TASK ITEM:
Could you output each line below exactly as it appears, excluding any pictures?
### EXERCISE MATERIAL
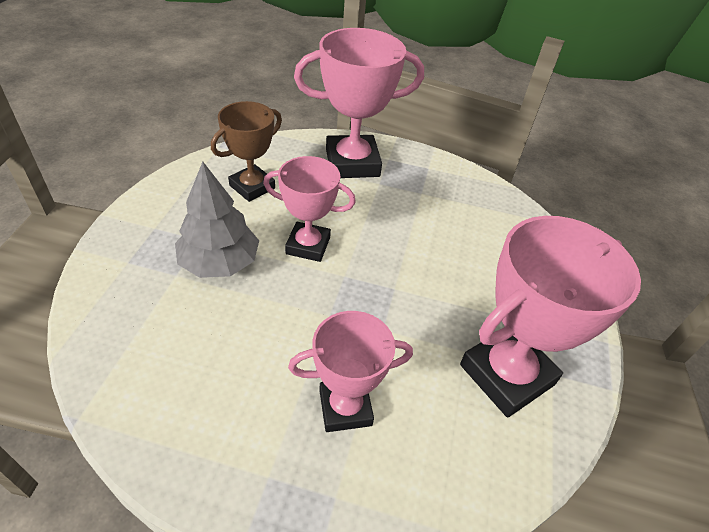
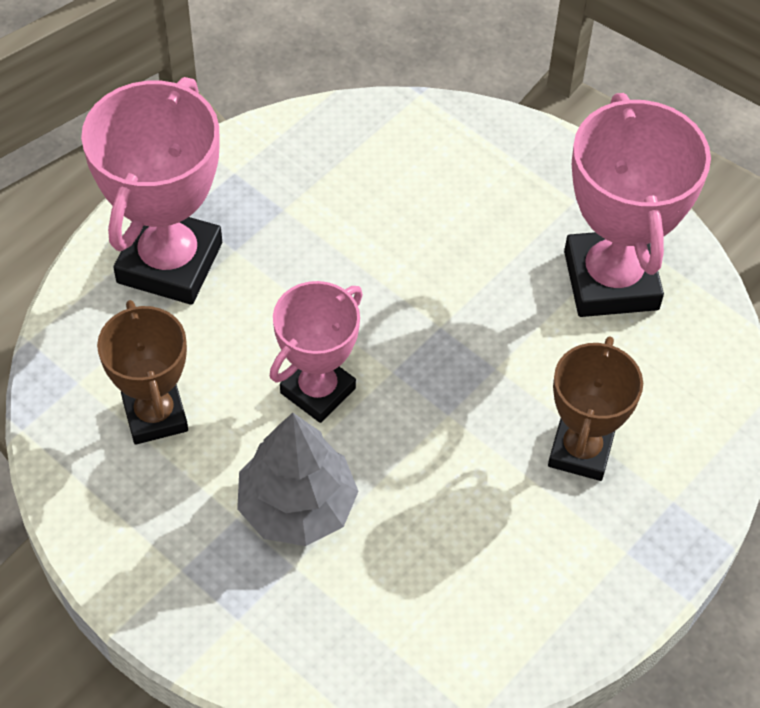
camera: 60 degrees left, 10 degrees up
pink trophy [288,311,413,432] -> brown trophy [548,336,643,481]

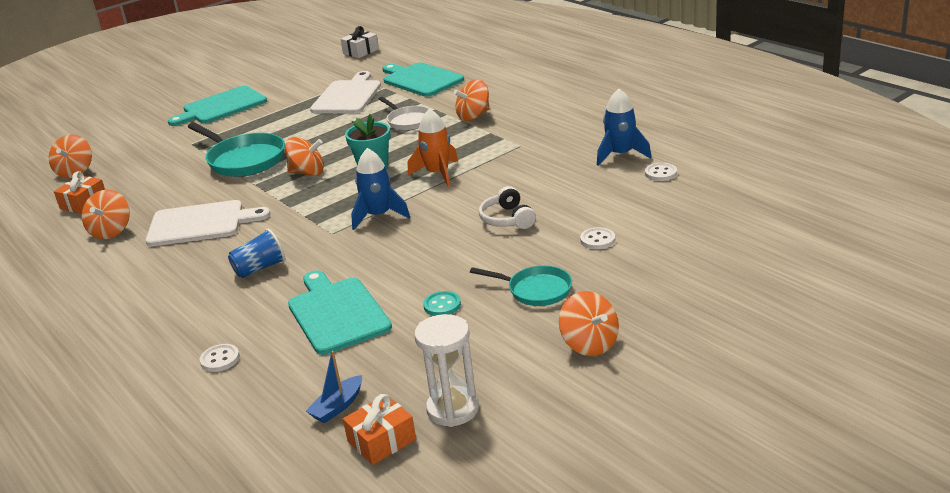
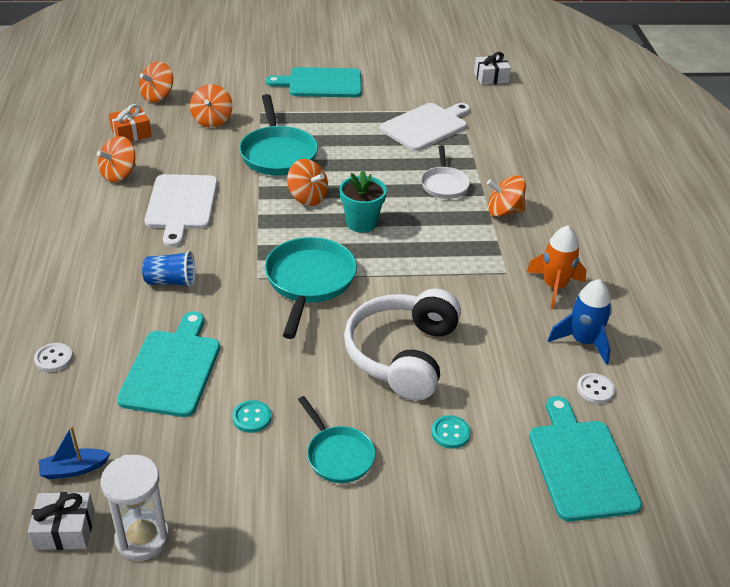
camera: 30 degrees right, 10 degrees up
white cutting board [145,200,271,246] -> white cutting board turned 60 degrees clockwise [144,174,218,247]
orange gift [343,394,416,465] -> white gift [28,492,95,550]
blue rocket [351,148,410,230] -> turquoise pan [265,237,357,339]
turquoise cutting board [382,62,464,97] -> turquoise cutting board moved to [529,396,642,522]
orange rocket [408,109,458,187] -> orange rocket moved to [527,226,587,309]
white headphones [479,186,536,229] -> white headphones [344,288,461,400], size x1.96
orange spinning top [559,291,619,356] -> orange spinning top moved to [190,84,233,128]
white button [580,227,615,249] -> turquoise button [431,415,471,449]

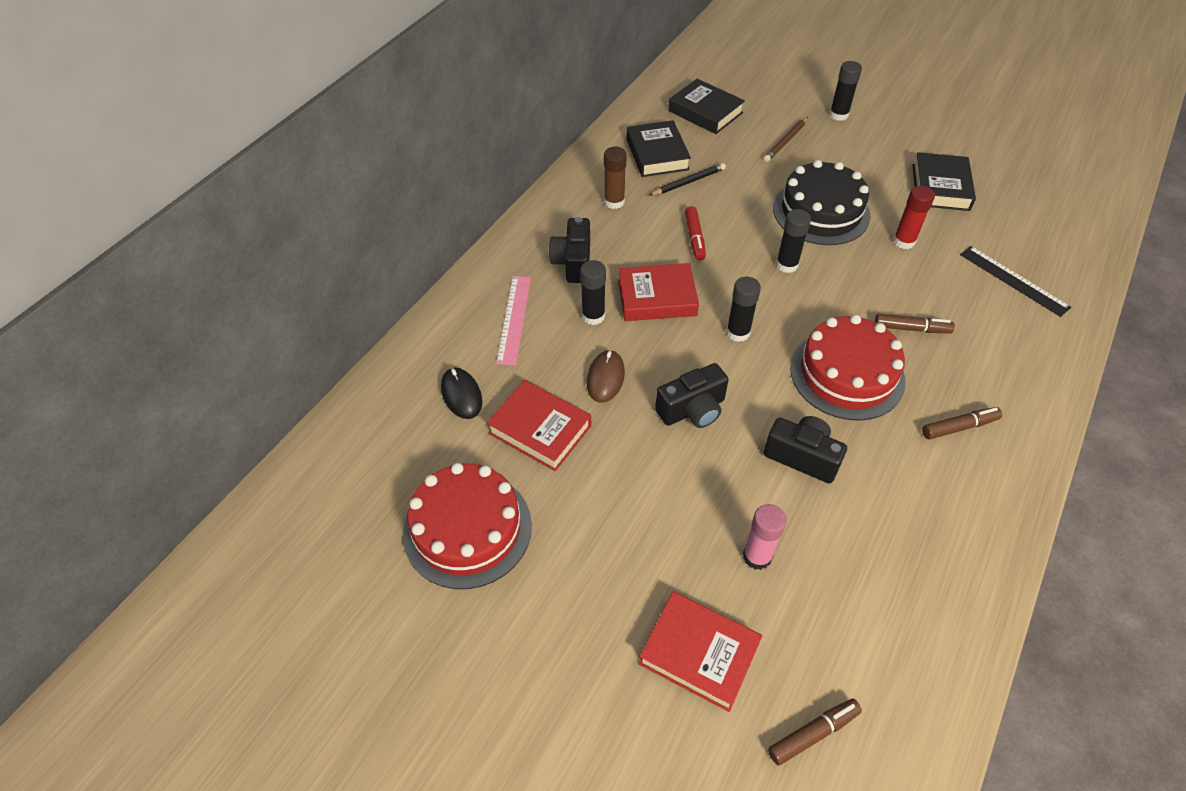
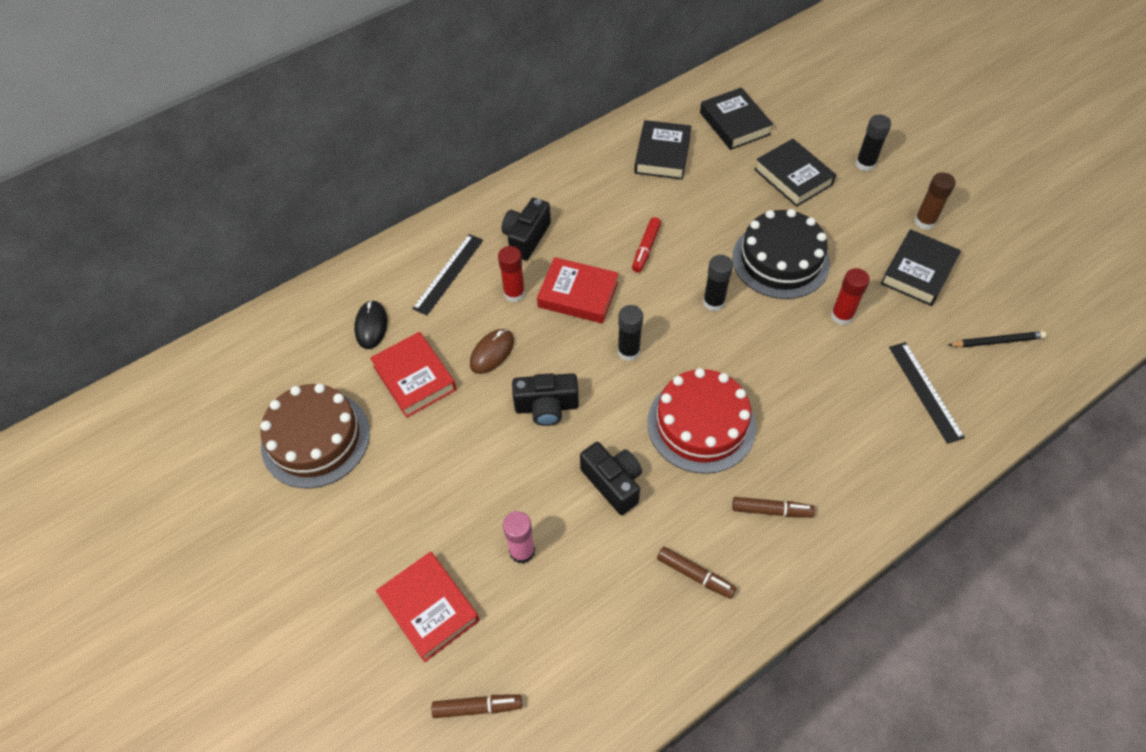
camera: 25 degrees right, 5 degrees up
red cake [403,463,532,589] -> brown cake [260,383,370,488]
pink ruler [496,276,531,365] -> black ruler [412,234,483,315]
black glue stick [580,260,606,325] -> red glue stick [498,246,525,302]
brown glue stick [604,147,627,209] -> brown glue stick moved to [914,172,956,230]
black pencil [650,163,726,195] -> black pencil moved to [948,331,1047,348]
brown pencil [763,117,808,162] -> black book [754,139,836,207]
brown marker [875,314,955,333] -> brown marker moved to [657,546,736,599]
######
RESULT BELOW:
camera: 60 degrees left, 10 degrees up
pink trophy [288,311,413,432] -> brown trophy [548,336,643,481]

camera: 30 degrees right, 10 degrees up
white cutting board [145,200,271,246] -> white cutting board turned 60 degrees clockwise [144,174,218,247]
orange gift [343,394,416,465] -> white gift [28,492,95,550]
blue rocket [351,148,410,230] -> turquoise pan [265,237,357,339]
turquoise cutting board [382,62,464,97] -> turquoise cutting board moved to [529,396,642,522]
orange rocket [408,109,458,187] -> orange rocket moved to [527,226,587,309]
white headphones [479,186,536,229] -> white headphones [344,288,461,400], size x1.96
orange spinning top [559,291,619,356] -> orange spinning top moved to [190,84,233,128]
white button [580,227,615,249] -> turquoise button [431,415,471,449]

camera: 25 degrees right, 5 degrees up
red cake [403,463,532,589] -> brown cake [260,383,370,488]
pink ruler [496,276,531,365] -> black ruler [412,234,483,315]
black glue stick [580,260,606,325] -> red glue stick [498,246,525,302]
brown glue stick [604,147,627,209] -> brown glue stick moved to [914,172,956,230]
black pencil [650,163,726,195] -> black pencil moved to [948,331,1047,348]
brown pencil [763,117,808,162] -> black book [754,139,836,207]
brown marker [875,314,955,333] -> brown marker moved to [657,546,736,599]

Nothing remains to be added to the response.